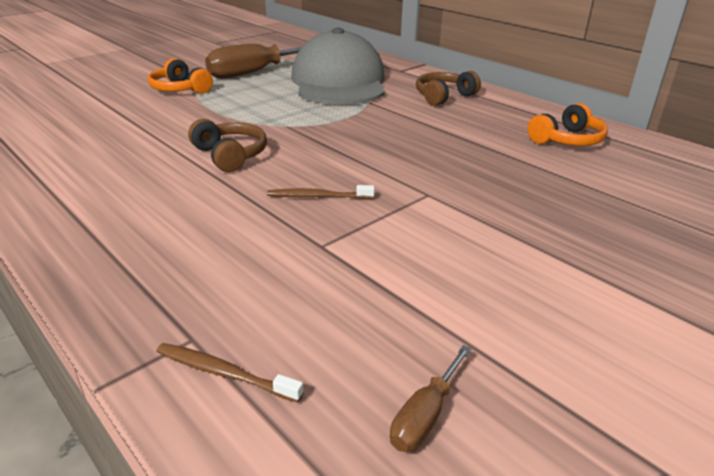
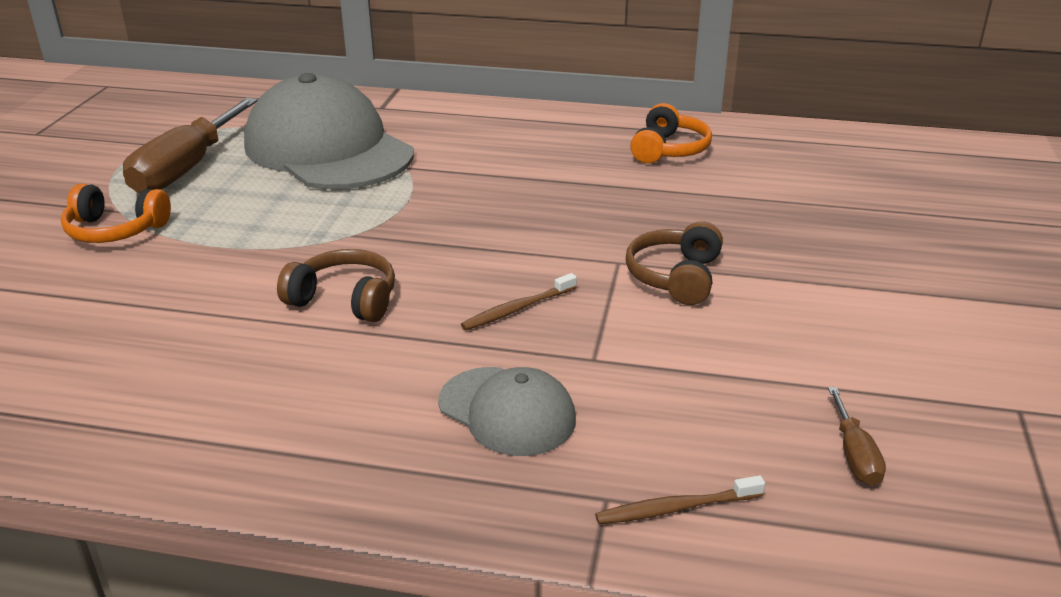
camera: 35 degrees left, 0 degrees up
(219, 252) = (507, 411): none -> grey cap
(443, 96) = (482, 132): brown headphones -> brown headphones (675, 277)

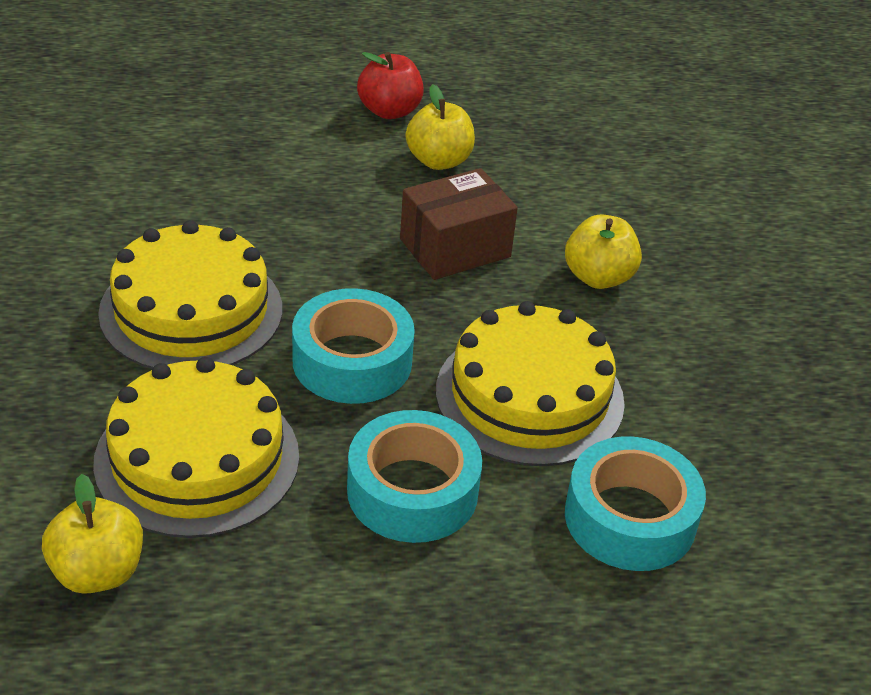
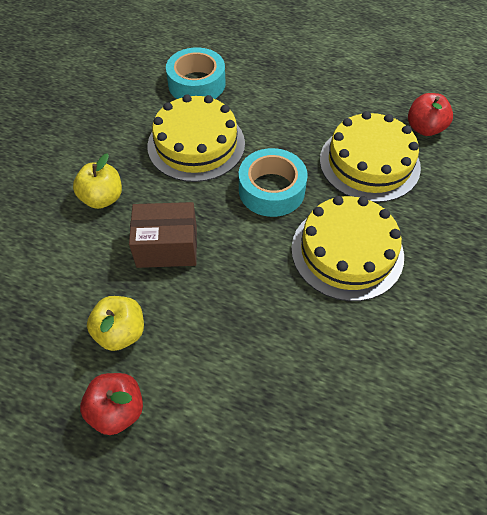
camera: 150 degrees left, 15 degrees up
(98, 572) = (424, 128): yellow apple -> red apple
(412, 491) = (279, 120): turquoise tape -> none

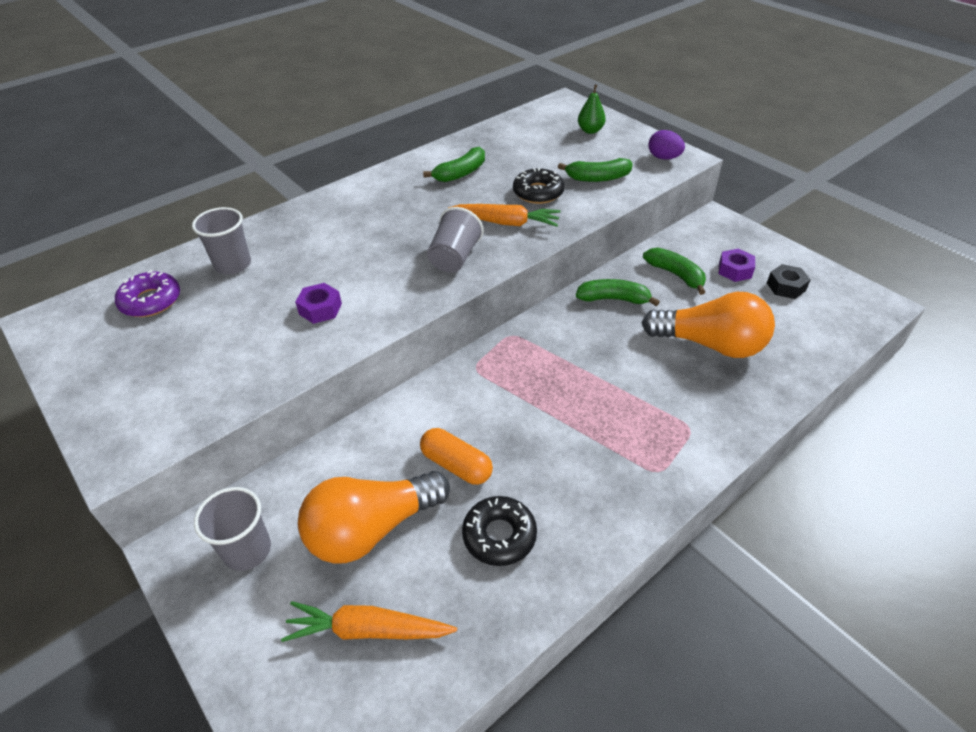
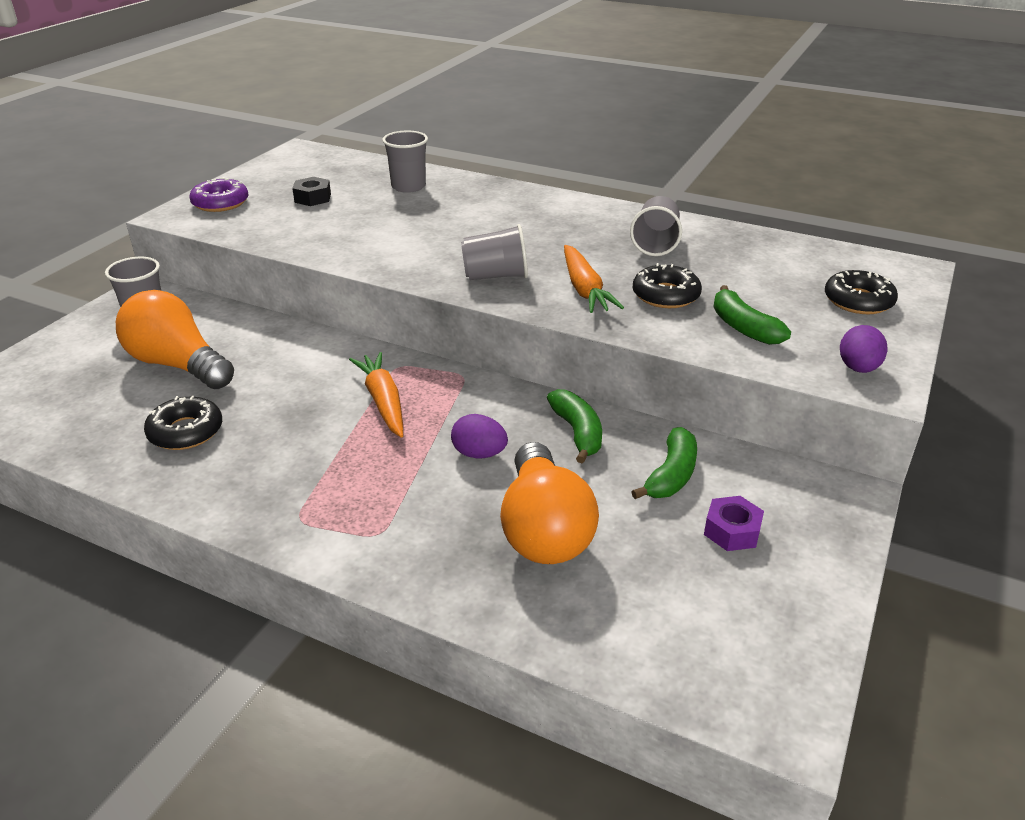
camera: 65 degrees right, 10 degrees down
(151, 301) = (342, 173): purple donut -> purple donut (220, 203)
(320, 309) = (373, 235): purple nut -> none
(368, 630) = (79, 390): orange carrot -> orange carrot (383, 401)
(456, 465) = (263, 388): orange capsule -> none
(460, 173) = (655, 243): green banana -> grey cup
(590, 130) = (858, 301): green pear -> black donut
(617, 352) = (479, 454): none -> purple egg
(786, 287) = (737, 592): black nut -> black nut (312, 198)

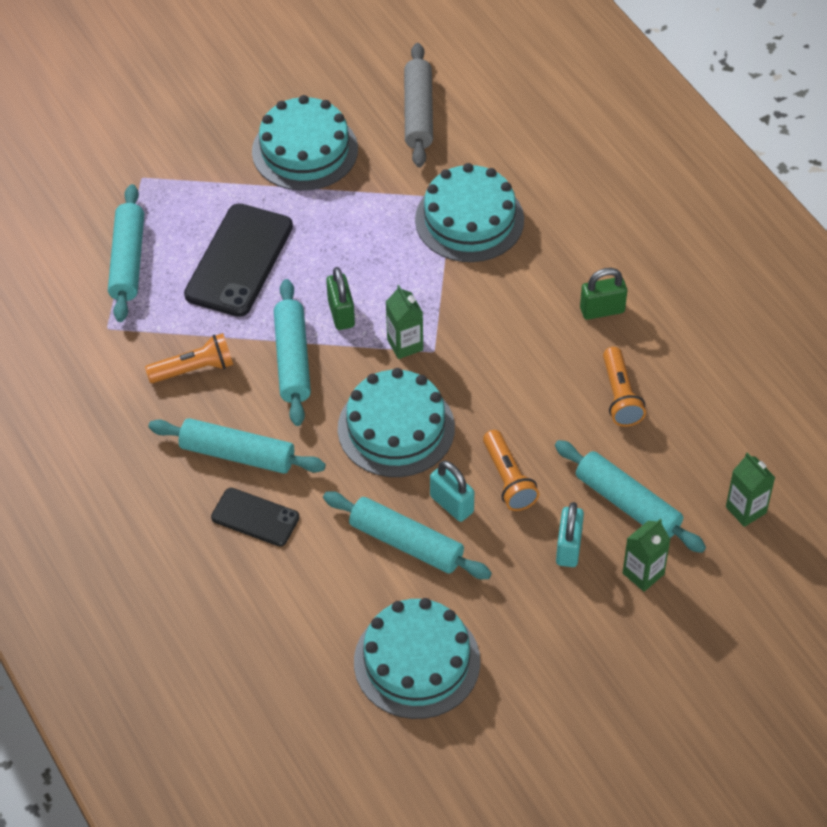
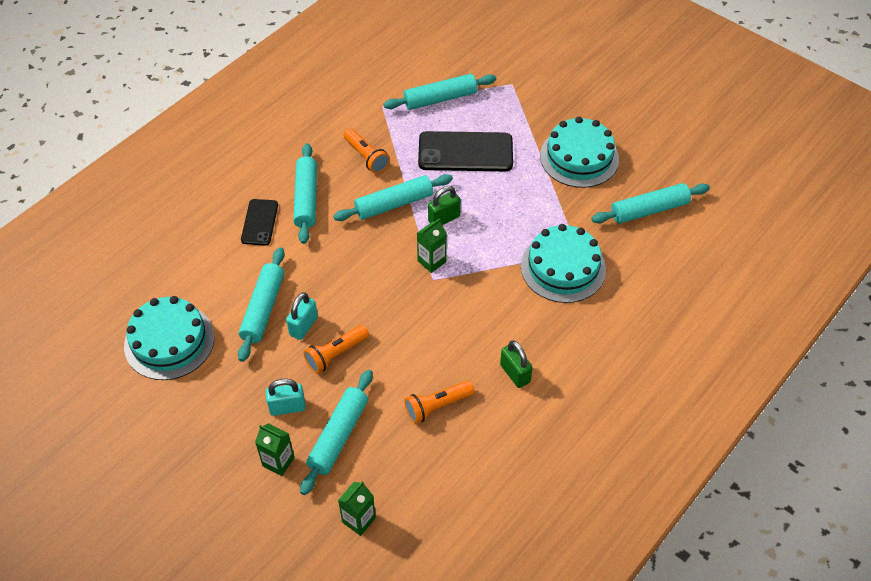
camera: 70 degrees right, 0 degrees up
(396, 428) = (357, 276): turquoise cake -> none
(418, 113) = (649, 210): grey rolling pin -> turquoise rolling pin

◇ ◇ ◇ ◇

Using the records above, return word for word the lines that begin at the one containing "(98, 572) = (424, 128): yellow" and end at the one containing "(368, 630) = (79, 390): orange", both of them included and no pictures.

• RESULT OF THE TASK
(98, 572) = (424, 128): yellow apple -> red apple
(412, 491) = (279, 120): turquoise tape -> none

camera: 65 degrees right, 10 degrees down
(151, 301) = (342, 173): purple donut -> purple donut (220, 203)
(320, 309) = (373, 235): purple nut -> none
(368, 630) = (79, 390): orange carrot -> orange carrot (383, 401)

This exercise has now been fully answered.